_Object correspondence data_:
-- Opening Marker --
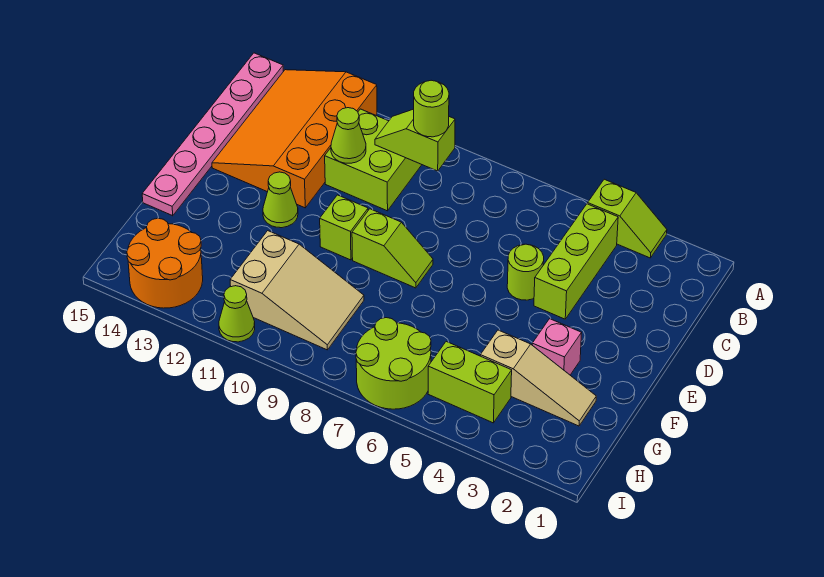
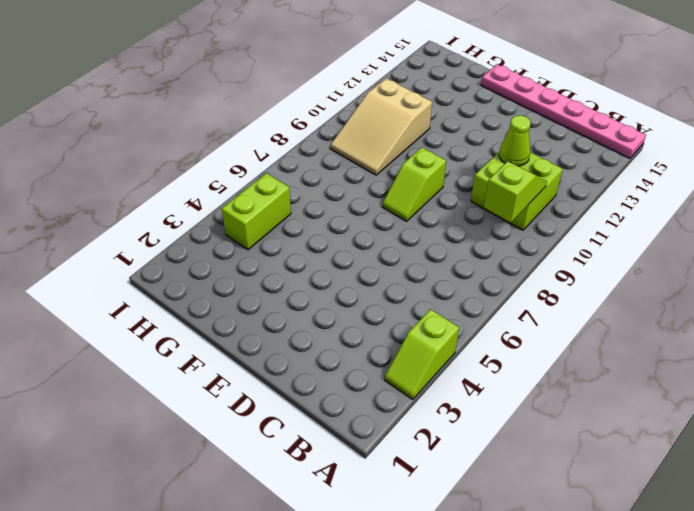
none -> orange slope A12:D14 level 1 top 12
none -> lime brick B4:D4 level 1
none -> lime round brick D5 level 1

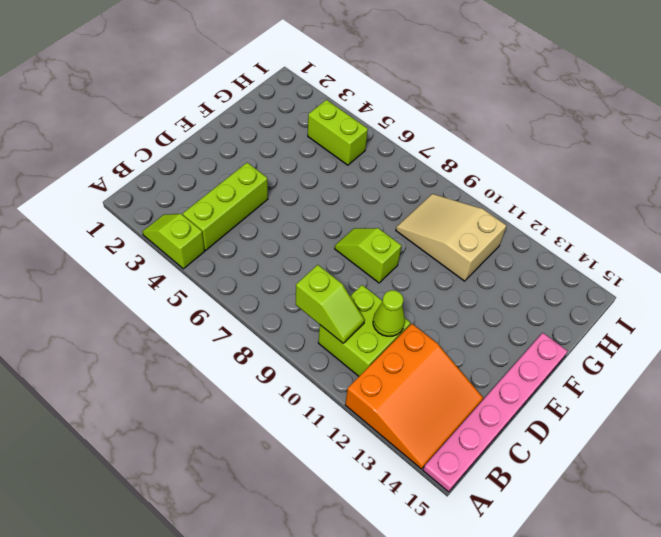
orange slope A12:C14 level 1 top 12 -> orange slope A12:D14 level 1 top 12
none -> lime round brick D5 level 1
none -> lime brick E10 level 1
none -> lime cone E12 level 1

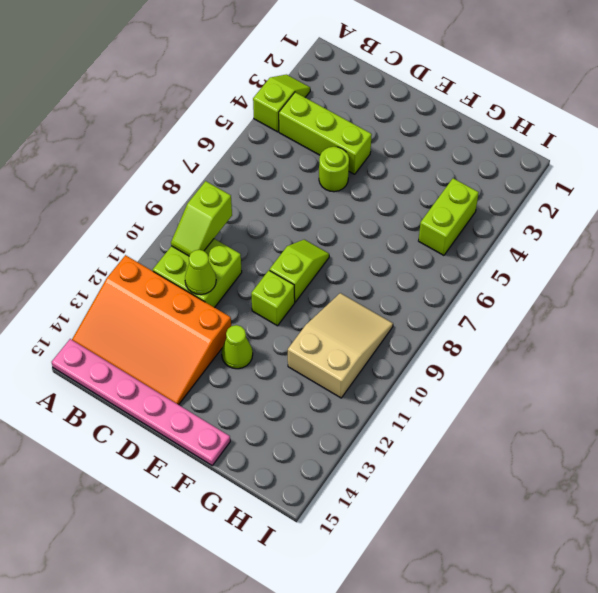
none -> pink brick F3 level 1
none -> tan slope G2:G4 level 1 top 4
none -> lime round brick H6:I7 level 1

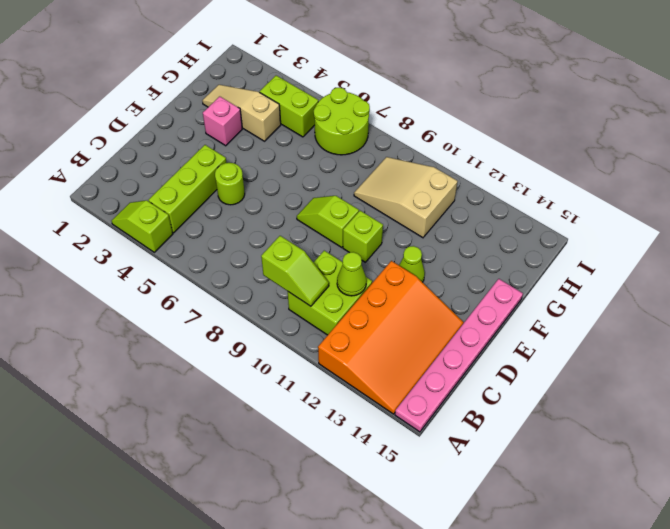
none -> orange round brick H13:I14 level 1
none -> lime cone I11 level 1
none -> lime round brick B9 level 3

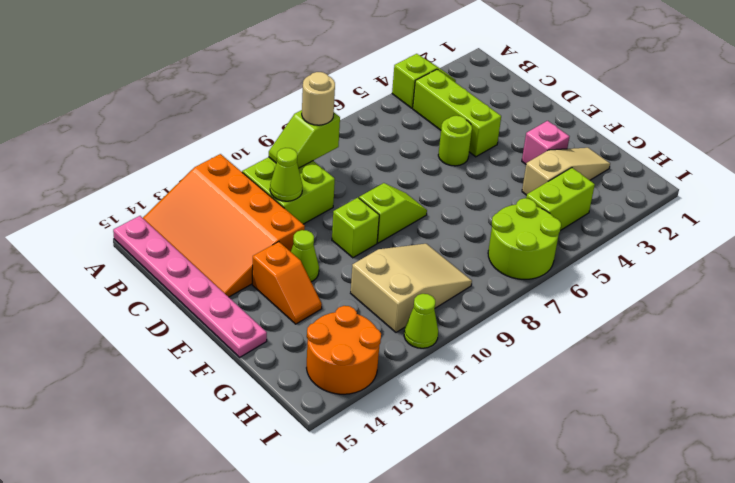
tan round brick B9 level 3 -> lime round brick B9 level 3
orange slope E13:F13 level 1 top E -> none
-- Closing Marker --
_Work instruction_:
Among the records, find all lines that include the string "orange" and return them.

_Reply_:
none -> orange slope A12:D14 level 1 top 12
orange slope A12:C14 level 1 top 12 -> orange slope A12:D14 level 1 top 12
none -> orange round brick H13:I14 level 1
orange slope E13:F13 level 1 top E -> none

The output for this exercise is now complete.